Supplied data:
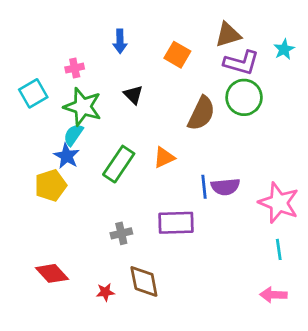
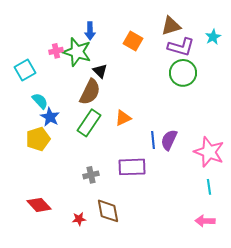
green star: (83, 107) -> (77, 52), moved
brown semicircle: (201, 113) -> (90, 92), moved
cyan semicircle: (73, 135) -> (40, 101), moved, turned 102
purple semicircle: (225, 187) -> (169, 140), turned 120

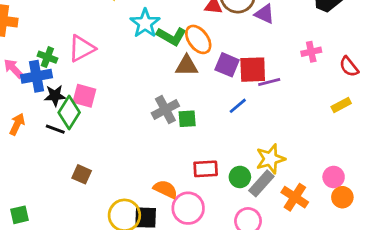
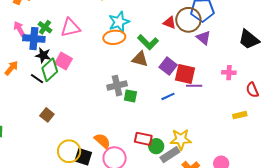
green L-shape: (171, 36) -> (148, 42), moved
orange ellipse: (198, 39) -> (114, 37), moved, turned -75
red rectangle: (206, 169) -> (143, 139), moved

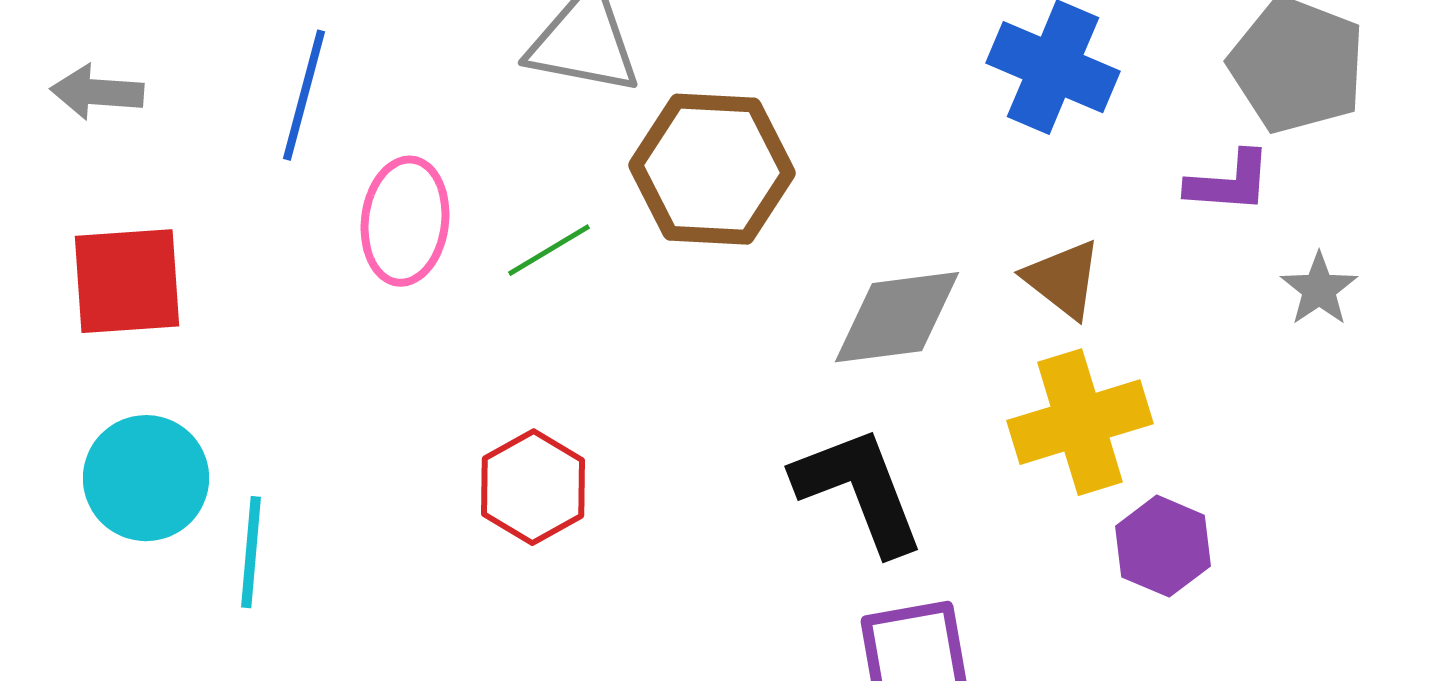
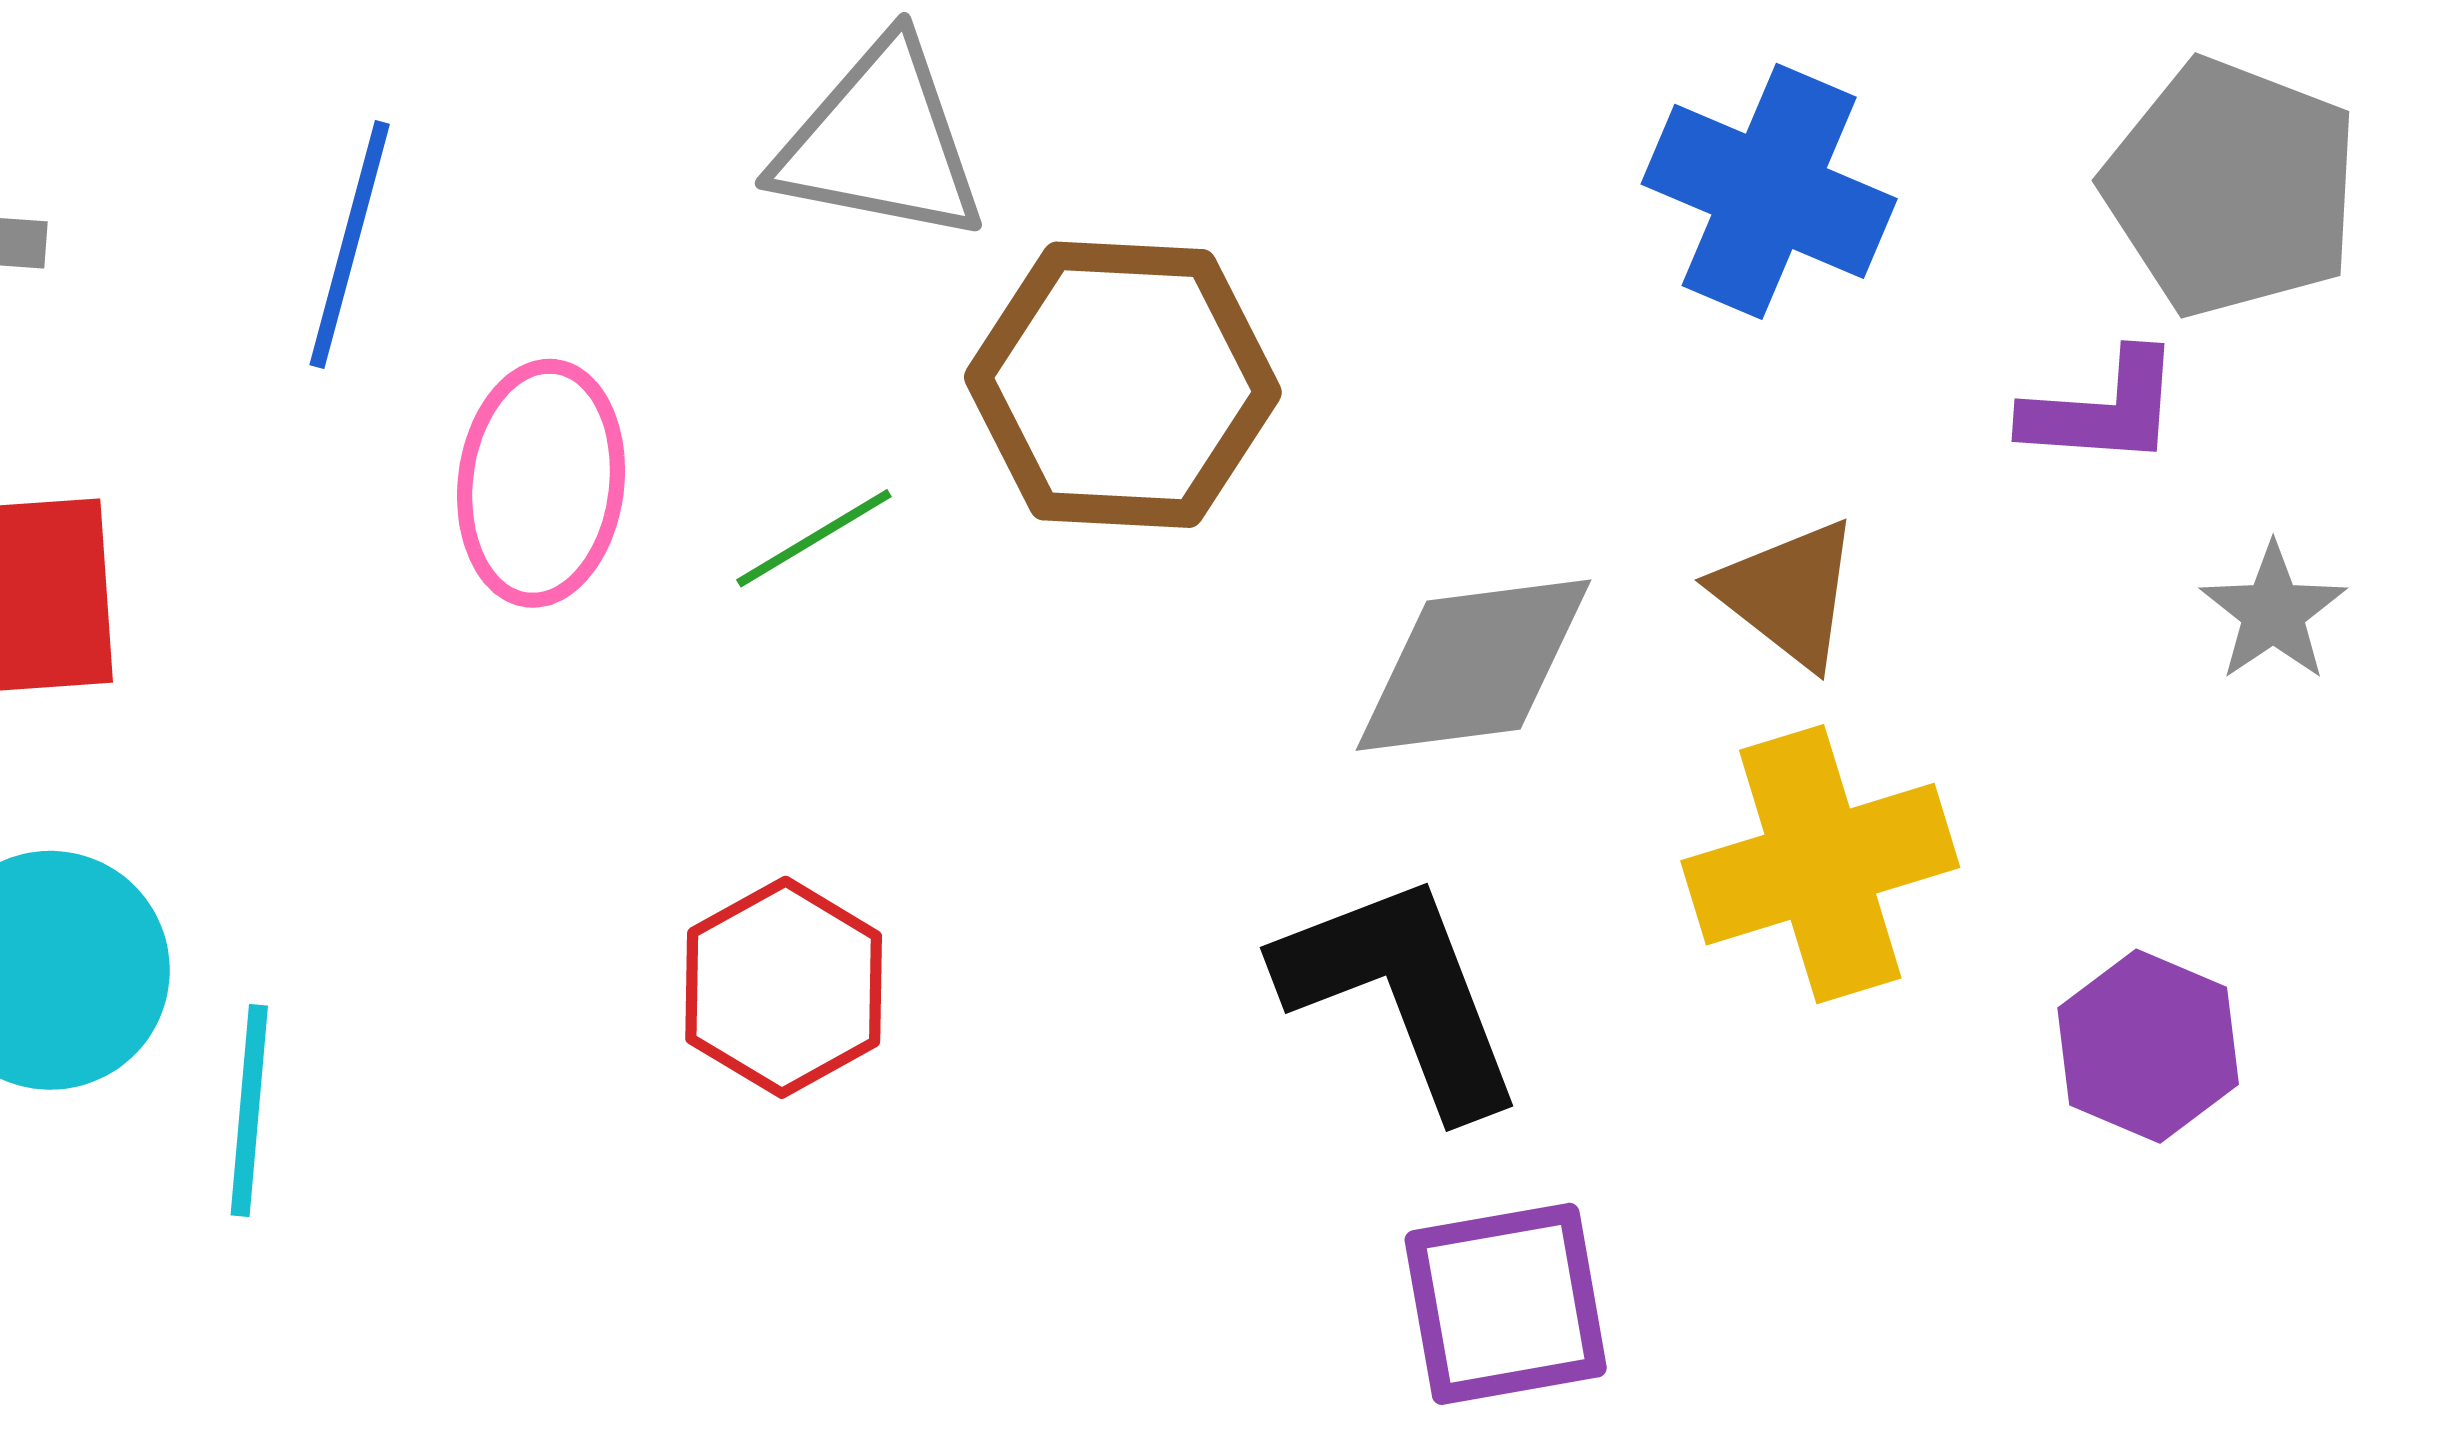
purple hexagon: (1163, 546) -> (2148, 1046), moved

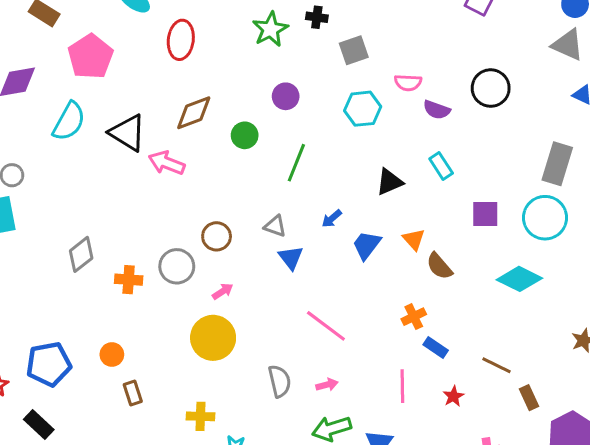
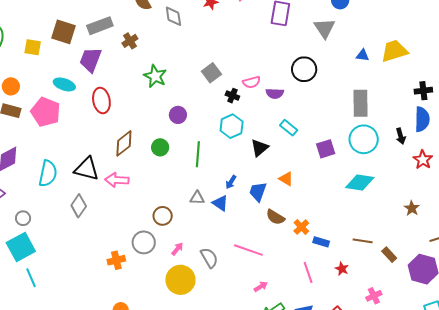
black cross: (317, 17) -> (232, 96), moved, turned 32
gray triangle: (568, 45) -> (325, 28), moved, turned 50
pink pentagon: (90, 56) -> (46, 112), moved
cyan hexagon: (363, 109) -> (232, 126), moved
gray diamond: (81, 254) -> (79, 206), moved
blue triangle: (291, 258) -> (220, 203), moved
brown semicircle: (439, 266) -> (275, 217), moved
gray semicircle: (280, 381) -> (209, 258), moved

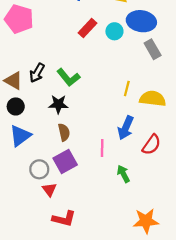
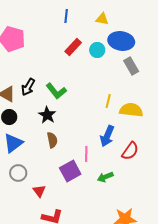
black star: (58, 104) -> (47, 115), turned 30
purple square: (65, 161) -> (70, 171), moved
gray circle: (39, 169) -> (18, 173), moved
green arrow: (123, 174) -> (105, 177), turned -84

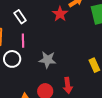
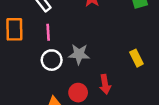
white circle: (12, 59) -> (52, 60), moved

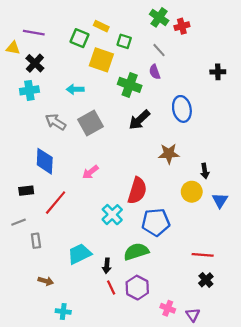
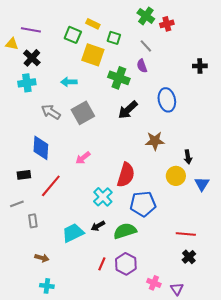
black arrow: (107, 266) -> (98, 226), moved, turned 56
red line: (111, 288) -> (102, 264), turned 48
cyan cross: (63, 312) -> (47, 286), moved

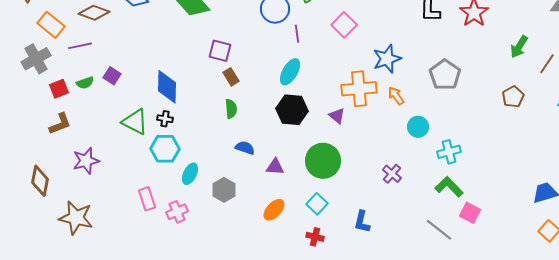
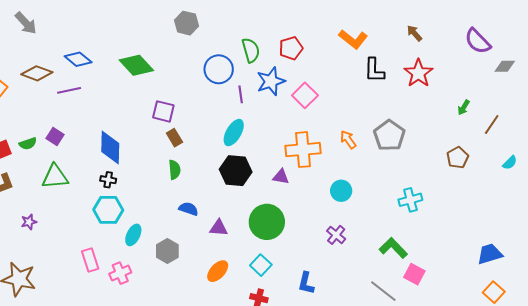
pink square: (344, 25) -> (305, 95), moved
purple line: (80, 46) -> (69, 90), moved
green arrow: (519, 47) -> (464, 107), size x0.7
blue star: (387, 59) -> (271, 81), moved
orange arrow: (396, 96) -> (348, 140), moved
purple triangle: (337, 116) -> (281, 177), turned -30
green triangle: (135, 122) -> (55, 177), moved, turned -32
cyan circle: (418, 127) -> (341, 191), moved
cyan cross: (449, 152) -> (410, 200), moved
purple star: (86, 161) -> (29, 222), size x0.6

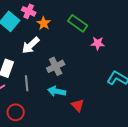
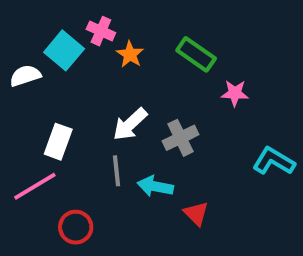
white arrow: (31, 45) -> (130, 124), moved
gray cross: (56, 66) -> (180, 138), moved
gray line: (27, 83) -> (116, 171), moved

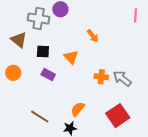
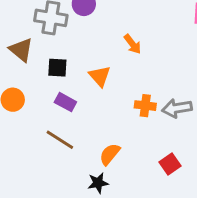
gray arrow: (122, 79) -> (177, 108), turned -48
red square: (118, 116) -> (170, 164), size x0.6
brown line: (40, 117) -> (60, 140), moved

What you are asked to do:
Every line of the material must be returned verbatim, and pictures must be left behind.

Solution to this problem:
green star: (83, 107) -> (77, 52), moved
brown semicircle: (201, 113) -> (90, 92), moved
cyan semicircle: (73, 135) -> (40, 101), moved, turned 102
purple semicircle: (225, 187) -> (169, 140), turned 120

green L-shape: (171, 36) -> (148, 42), moved
orange ellipse: (198, 39) -> (114, 37), moved, turned -75
red rectangle: (206, 169) -> (143, 139), moved

purple hexagon: (1163, 546) -> (2148, 1046), moved

black cross: (317, 17) -> (232, 96), moved, turned 32
gray triangle: (568, 45) -> (325, 28), moved, turned 50
pink pentagon: (90, 56) -> (46, 112), moved
cyan hexagon: (363, 109) -> (232, 126), moved
gray diamond: (81, 254) -> (79, 206), moved
blue triangle: (291, 258) -> (220, 203), moved
brown semicircle: (439, 266) -> (275, 217), moved
gray semicircle: (280, 381) -> (209, 258), moved

black star: (58, 104) -> (47, 115), turned 30
purple square: (65, 161) -> (70, 171), moved
gray circle: (39, 169) -> (18, 173), moved
green arrow: (123, 174) -> (105, 177), turned -84

white circle: (12, 59) -> (52, 60), moved

black arrow: (107, 266) -> (98, 226), moved, turned 56
red line: (111, 288) -> (102, 264), turned 48
cyan cross: (63, 312) -> (47, 286), moved

pink square: (344, 25) -> (305, 95), moved
purple line: (80, 46) -> (69, 90), moved
green arrow: (519, 47) -> (464, 107), size x0.7
blue star: (387, 59) -> (271, 81), moved
orange arrow: (396, 96) -> (348, 140), moved
purple triangle: (337, 116) -> (281, 177), turned -30
green triangle: (135, 122) -> (55, 177), moved, turned -32
cyan circle: (418, 127) -> (341, 191), moved
cyan cross: (449, 152) -> (410, 200), moved
purple star: (86, 161) -> (29, 222), size x0.6

white arrow: (31, 45) -> (130, 124), moved
gray cross: (56, 66) -> (180, 138), moved
gray line: (27, 83) -> (116, 171), moved

gray arrow: (122, 79) -> (177, 108), turned -48
red square: (118, 116) -> (170, 164), size x0.6
brown line: (40, 117) -> (60, 140), moved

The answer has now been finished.